Available data
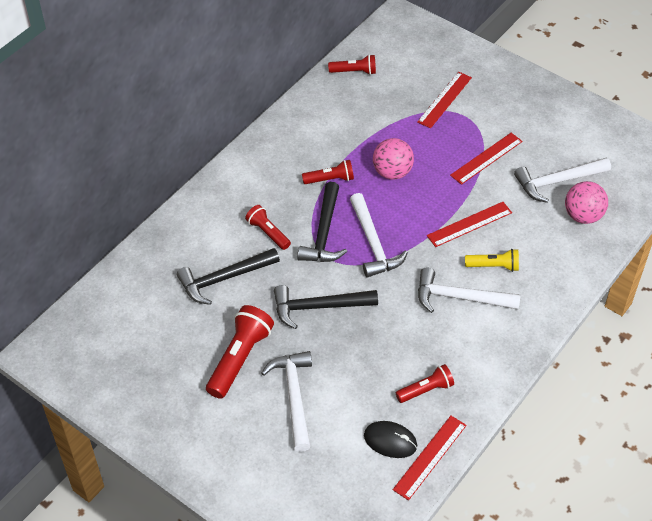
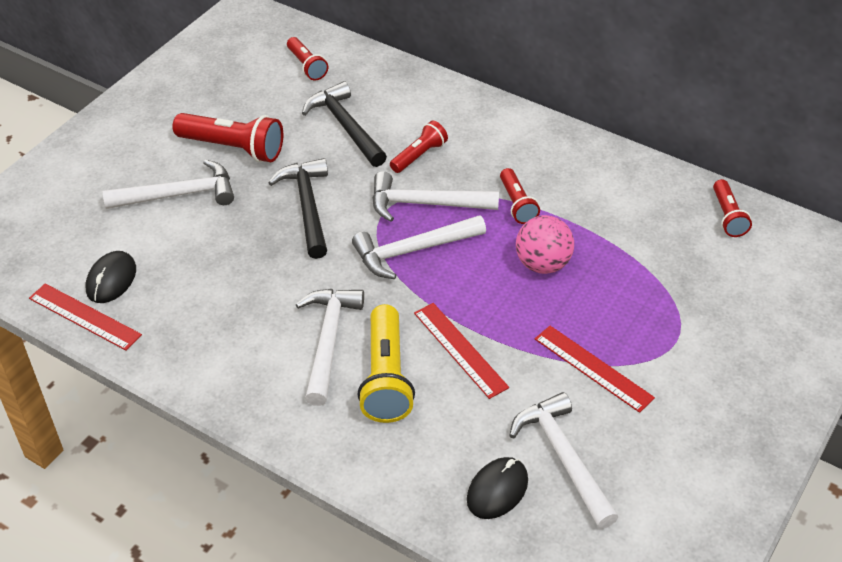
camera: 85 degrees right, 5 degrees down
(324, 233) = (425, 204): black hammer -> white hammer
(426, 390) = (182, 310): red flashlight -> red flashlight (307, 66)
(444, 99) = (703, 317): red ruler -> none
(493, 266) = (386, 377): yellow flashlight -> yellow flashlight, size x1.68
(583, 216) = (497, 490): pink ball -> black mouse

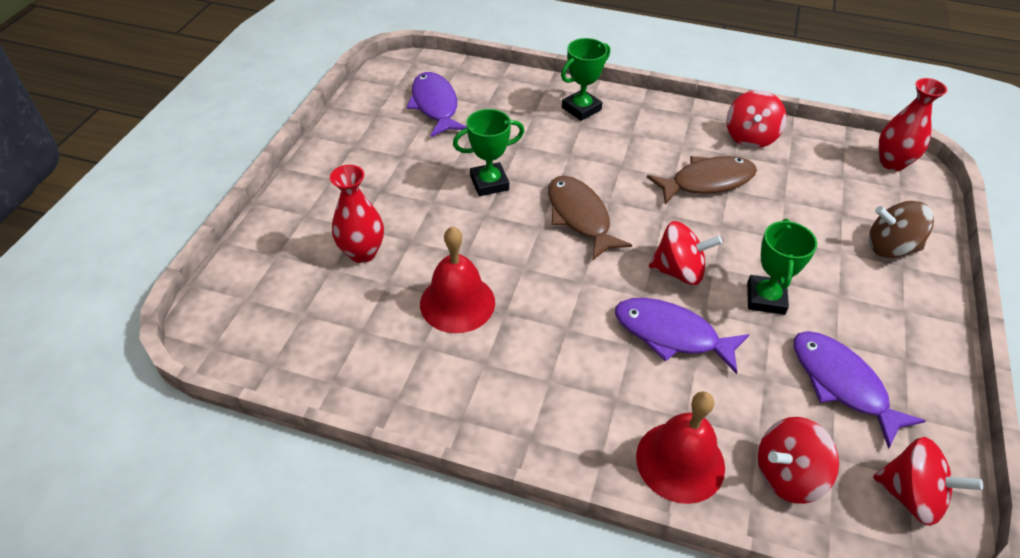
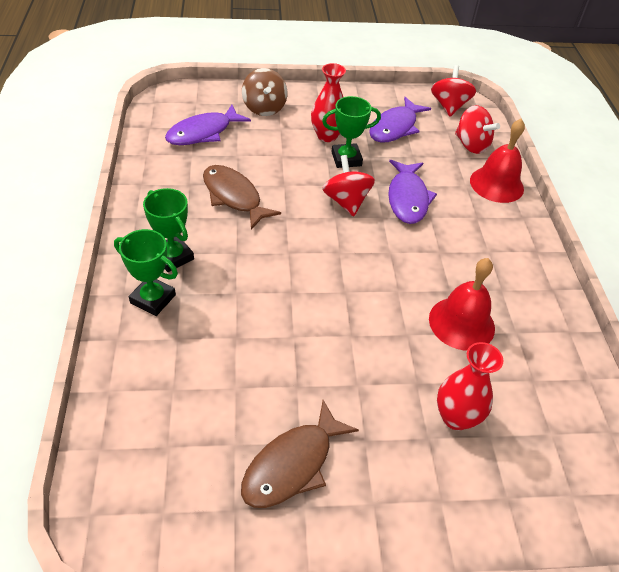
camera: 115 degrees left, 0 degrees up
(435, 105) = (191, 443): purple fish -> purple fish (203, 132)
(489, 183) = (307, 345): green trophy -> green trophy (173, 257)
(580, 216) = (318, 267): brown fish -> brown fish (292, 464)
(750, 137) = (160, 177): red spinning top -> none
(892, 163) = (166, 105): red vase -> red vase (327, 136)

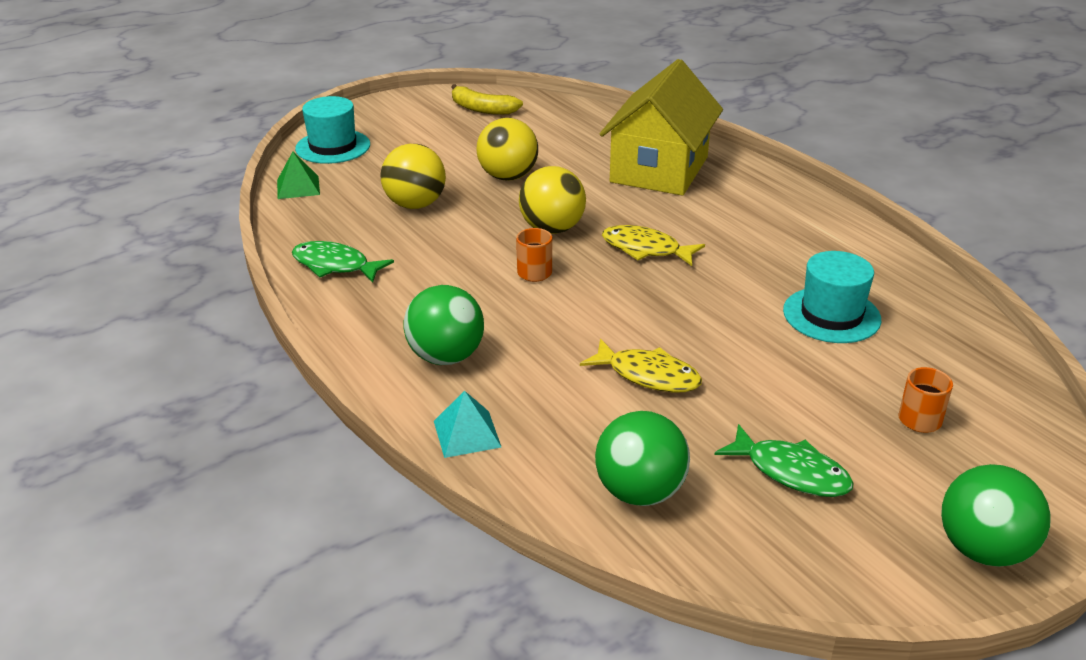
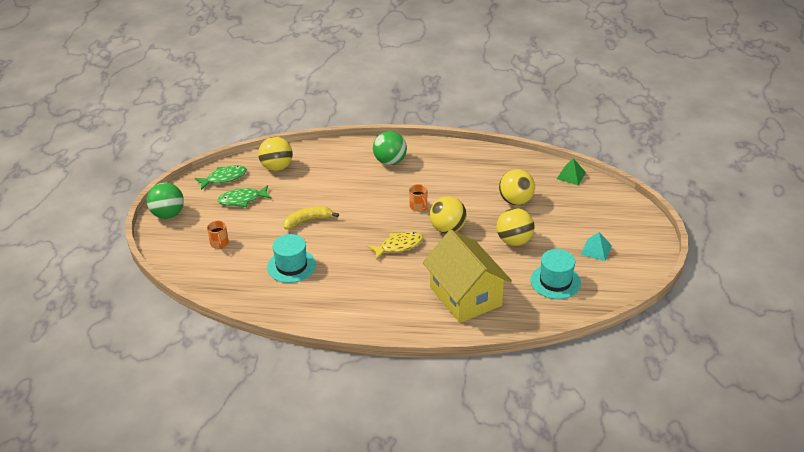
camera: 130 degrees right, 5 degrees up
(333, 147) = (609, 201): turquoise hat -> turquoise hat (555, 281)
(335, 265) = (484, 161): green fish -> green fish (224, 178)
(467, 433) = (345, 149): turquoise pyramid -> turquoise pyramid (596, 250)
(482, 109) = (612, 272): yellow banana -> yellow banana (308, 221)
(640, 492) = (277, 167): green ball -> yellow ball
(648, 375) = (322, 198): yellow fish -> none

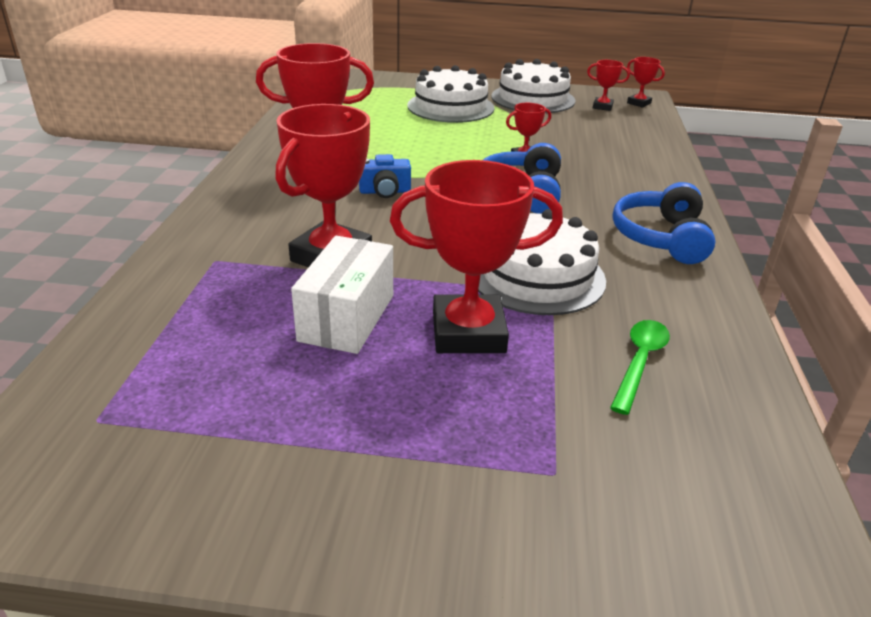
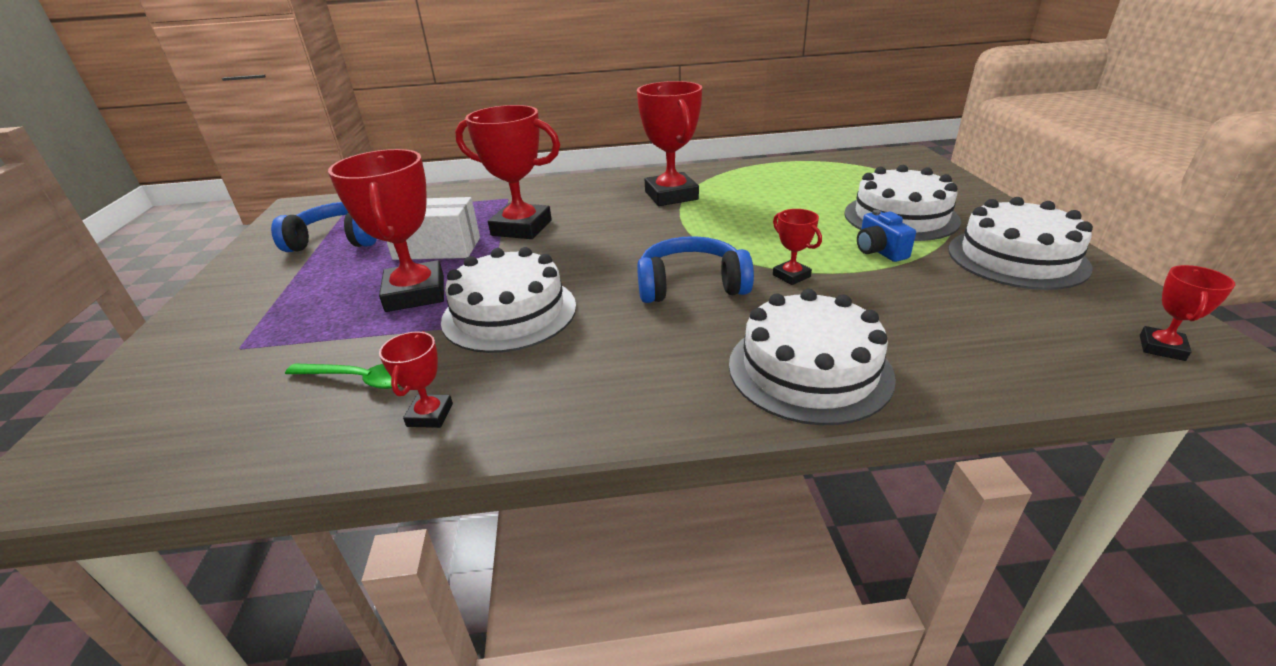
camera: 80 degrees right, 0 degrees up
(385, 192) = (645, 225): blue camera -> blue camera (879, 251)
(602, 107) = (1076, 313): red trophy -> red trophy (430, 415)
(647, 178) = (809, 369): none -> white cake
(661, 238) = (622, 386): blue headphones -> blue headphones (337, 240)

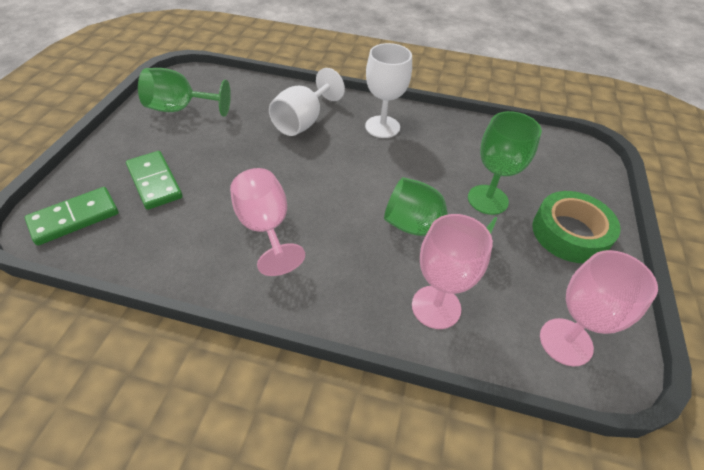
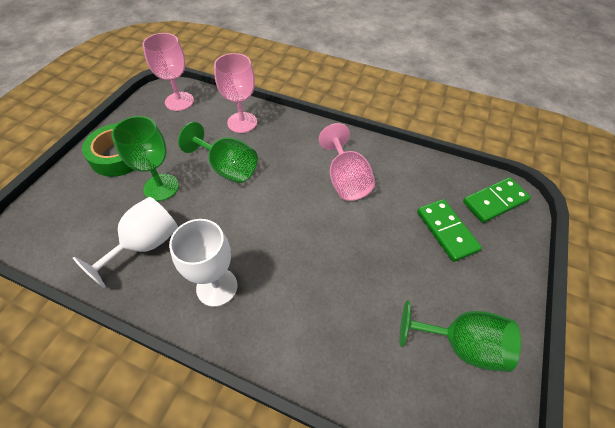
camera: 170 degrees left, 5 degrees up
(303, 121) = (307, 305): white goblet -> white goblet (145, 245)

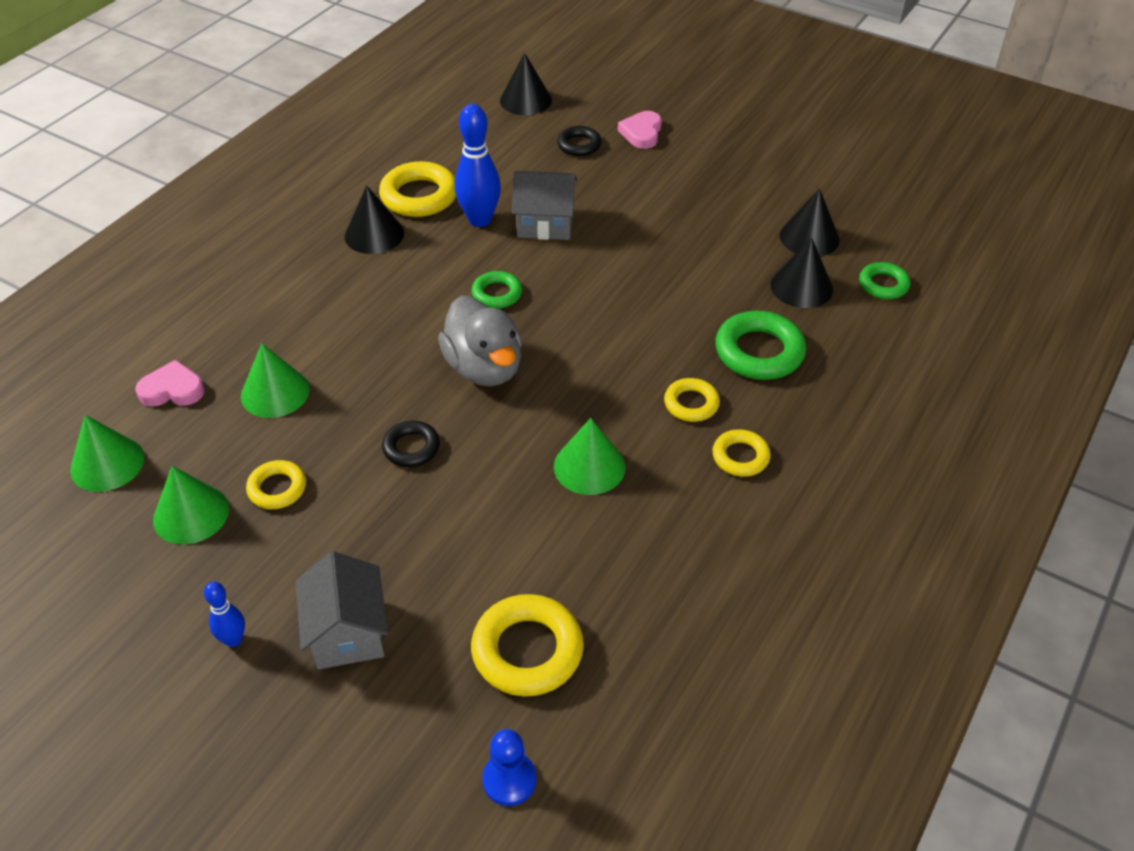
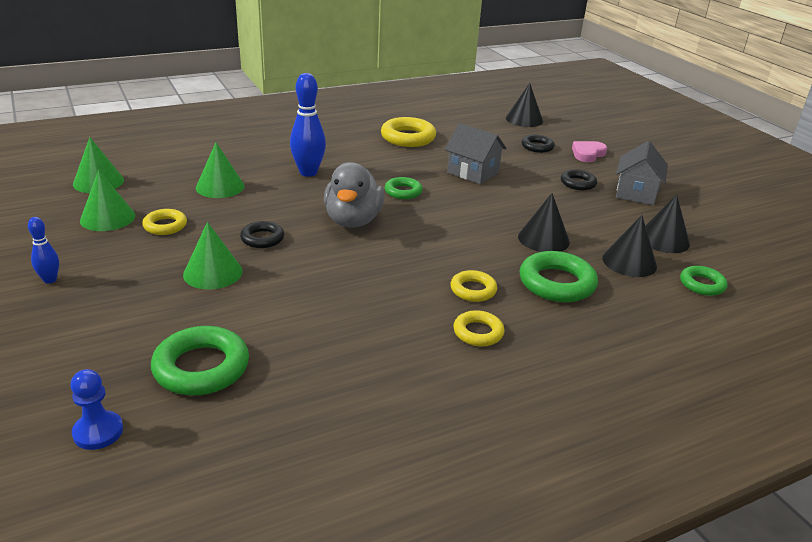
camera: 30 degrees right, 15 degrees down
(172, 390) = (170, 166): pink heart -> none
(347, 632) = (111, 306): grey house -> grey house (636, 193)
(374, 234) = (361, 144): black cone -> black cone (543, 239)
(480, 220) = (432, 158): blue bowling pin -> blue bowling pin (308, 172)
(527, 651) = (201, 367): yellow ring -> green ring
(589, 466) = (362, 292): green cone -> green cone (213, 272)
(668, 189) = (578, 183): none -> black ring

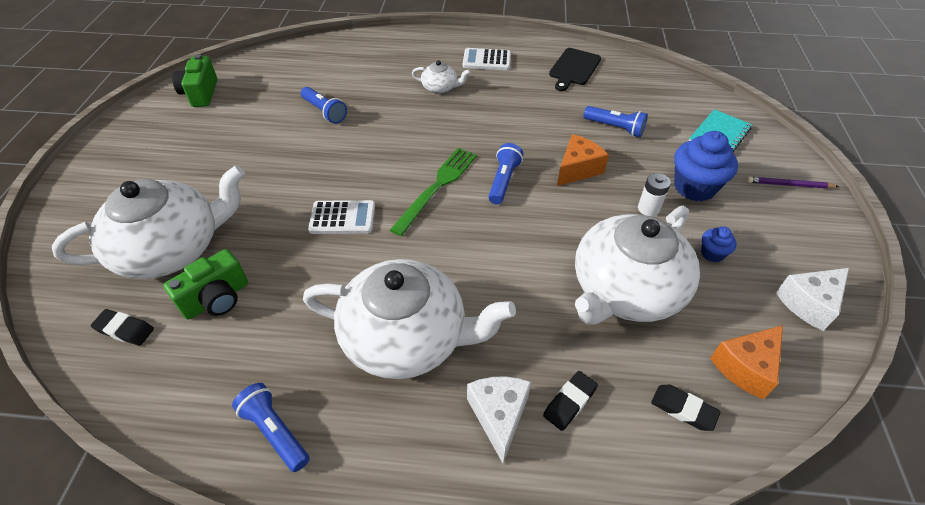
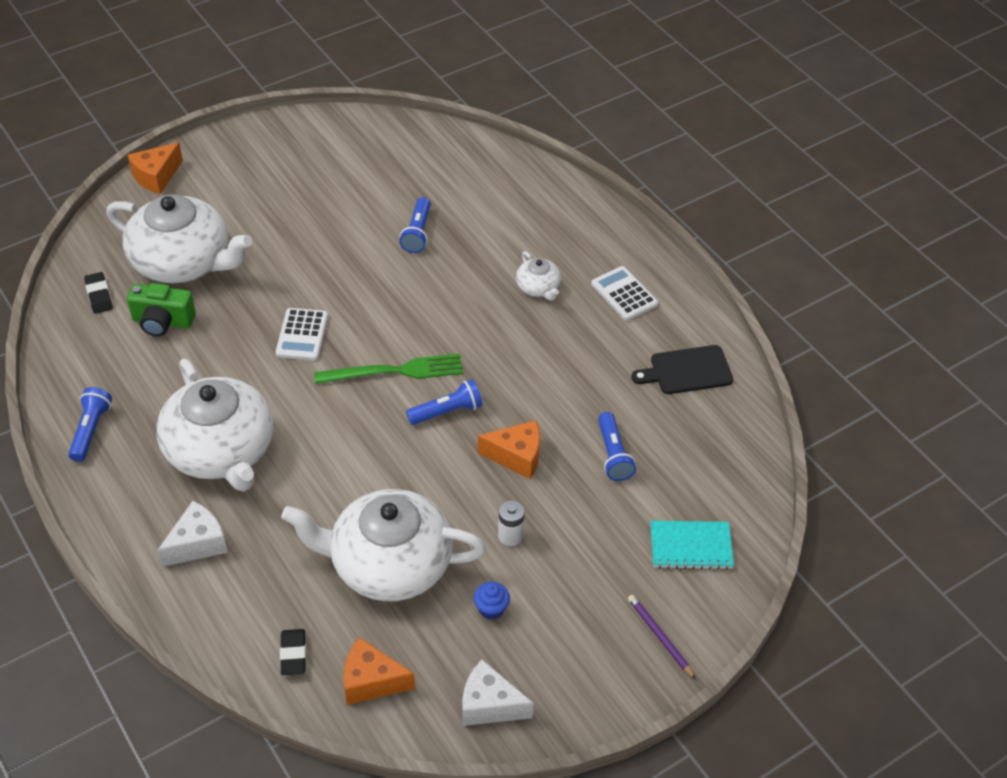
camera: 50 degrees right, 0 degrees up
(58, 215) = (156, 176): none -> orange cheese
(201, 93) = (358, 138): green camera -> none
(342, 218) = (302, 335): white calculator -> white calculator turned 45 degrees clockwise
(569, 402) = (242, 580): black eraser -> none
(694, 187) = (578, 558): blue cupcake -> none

Work task
Above are the records. Copy every line in them holding "left".

Response area
camera: 115 degrees left, 0 degrees up
camera: 170 degrees left, 5 degrees up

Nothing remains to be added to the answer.